====== MATERIAL SUPPLIED
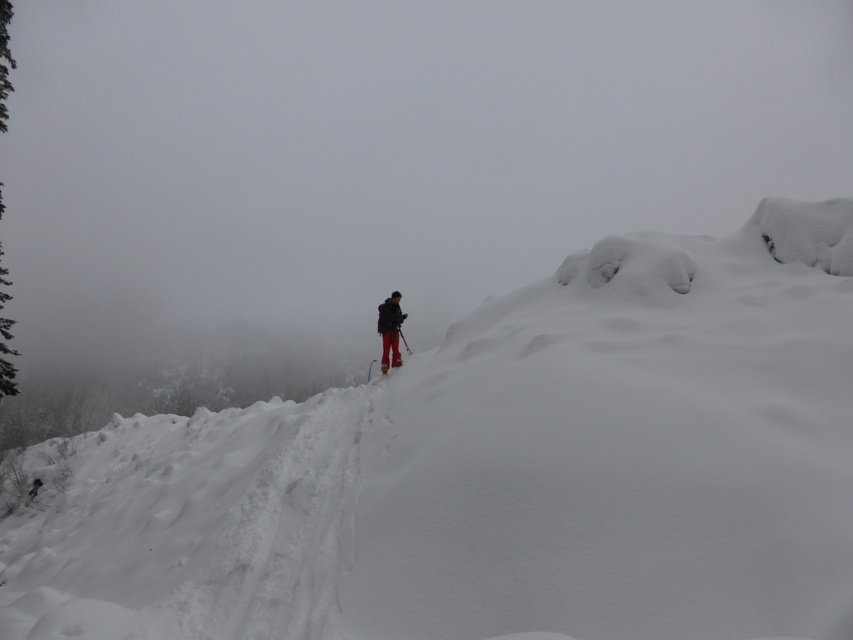
You are planning to take a photo of the dark matte jacket at center and the shiny metallic ski at center in the snowy landscape. Which object should you focus on first if you want to ensure both are in the frame without moving the camera?

The dark matte jacket at center has a smaller size compared to the shiny metallic ski at center, so you should focus on the shiny metallic ski at center first to ensure it fits within the frame before adjusting for the smaller jacket.

From the picture: You are planning to place the shiny metallic ski at center on the white fluffy snow at center. Based on their sizes, will the ski completely cover the snow area?

The white fluffy snow at center might be wider than the shiny metallic ski at center, so the ski may not completely cover the snow area.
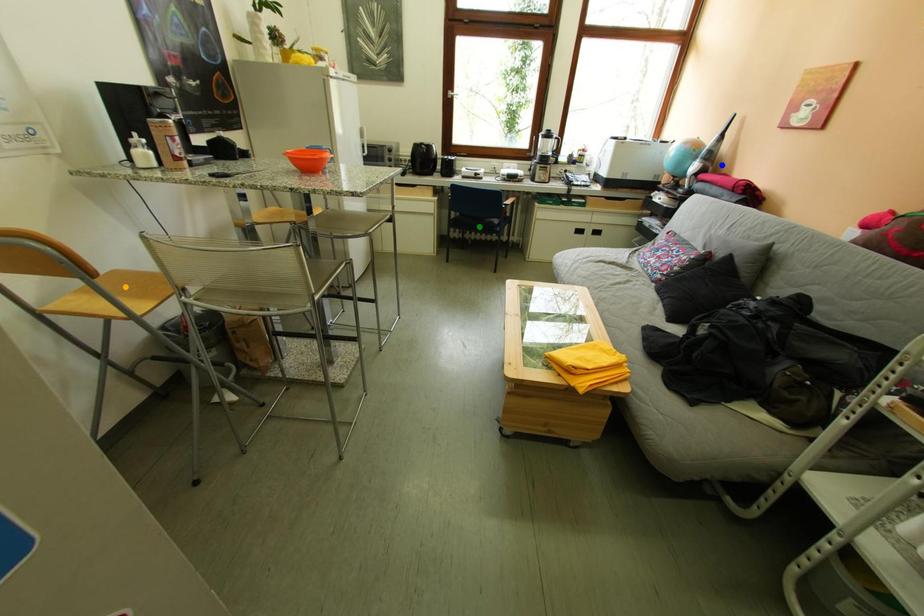
Consider the image. Order these from nearest to farthest:
A) blue point
B) orange point
C) green point

1. orange point
2. blue point
3. green point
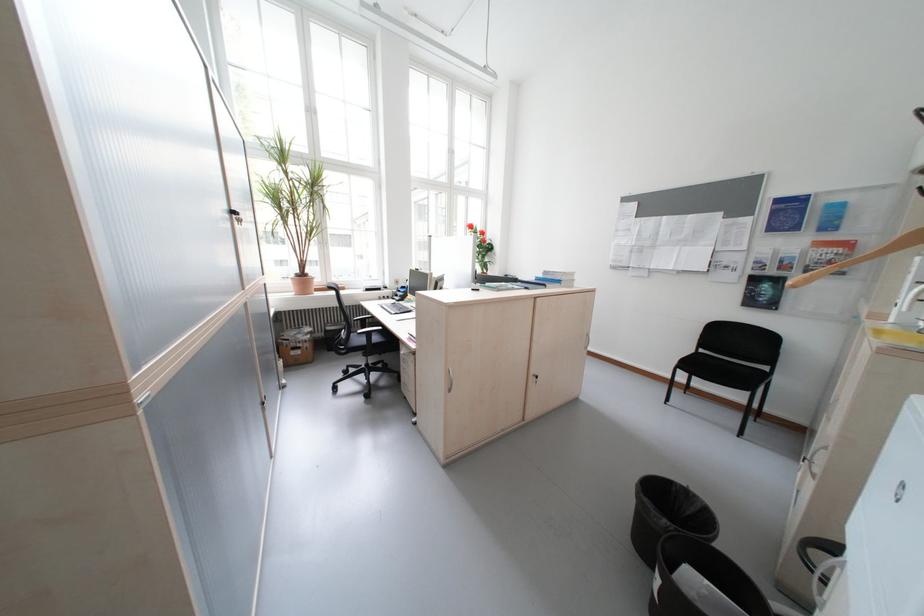
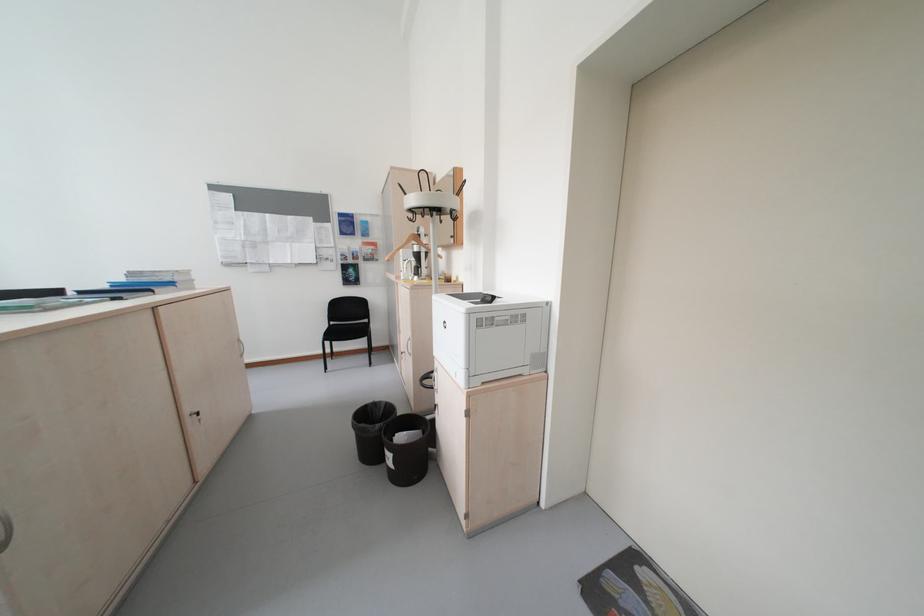
Locate, in the second image, the point that corresponds to point (834, 450) in the first image.

(419, 341)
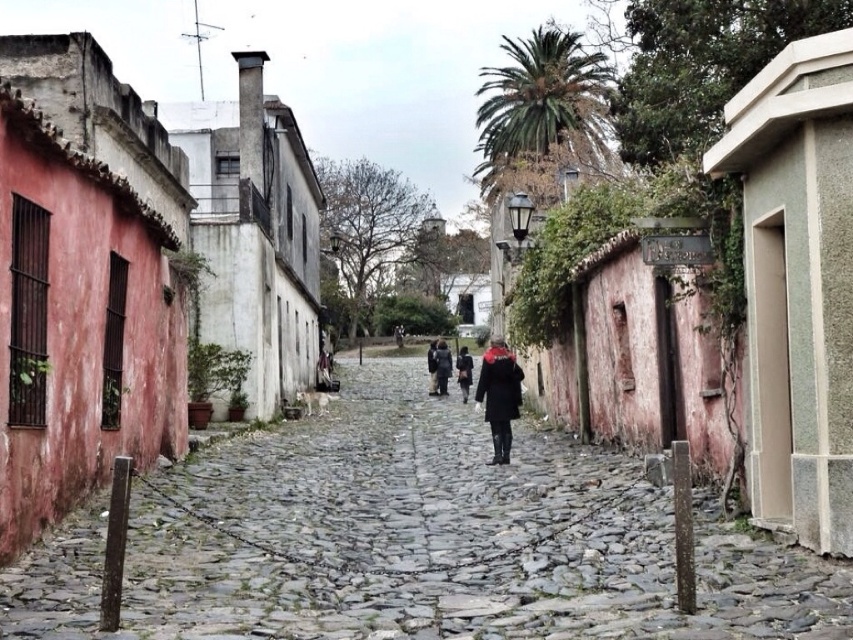
You are a passerby on the cobblestone street and see both the dark gray fabric coat at center and the dark brown leather jacket at center. Which one is located to the right side?

The dark gray fabric coat at center is positioned on the right side of the dark brown leather jacket at center.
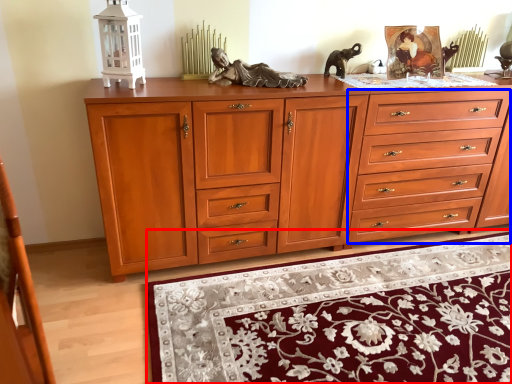
Question: Among these objects, which one is nearest to the camera, mat (highlighted by a red box) or drawer (highlighted by a blue box)?

Choices:
 (A) mat
 (B) drawer

Answer: (A)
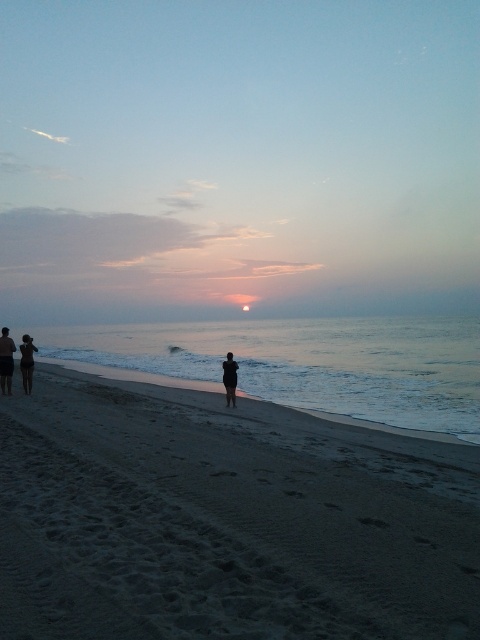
============
= EXERCISE PROMPT =
Reproduce the listing above with "cobblestone street" swapped for "brick sidewalk" and everything else unchanged. Leave out the pictures.

= FINAL ANSWER =
You are planning to take a photo of the dark matte jacket at center and the shiny metallic ski at center in the snowy landscape. Which object should you focus on first if you want to ensure both are in the frame without moving the camera?

The dark matte jacket at center has a smaller size compared to the shiny metallic ski at center, so you should focus on the shiny metallic ski at center first to ensure it fits within the frame before adjusting for the smaller jacket.

From the picture: You are planning to place the shiny metallic ski at center on the white fluffy snow at center. Based on their sizes, will the ski completely cover the snow area?

The white fluffy snow at center might be wider than the shiny metallic ski at center, so the ski may not completely cover the snow area.
Consider the image. Order these from nearest to farthest:
A) blue point
B) orange point
C) green point

1. orange point
2. blue point
3. green point
Locate, in the second image, the point that corresponds to point (834, 450) in the first image.

(419, 341)
You are a passerby on the brick sidewalk and see both the dark gray fabric coat at center and the dark brown leather jacket at center. Which one is located to the right side?

The dark gray fabric coat at center is positioned on the right side of the dark brown leather jacket at center.
Question: Among these objects, which one is nearest to the camera, mat (highlighted by a red box) or drawer (highlighted by a blue box)?

Choices:
 (A) mat
 (B) drawer

Answer: (A)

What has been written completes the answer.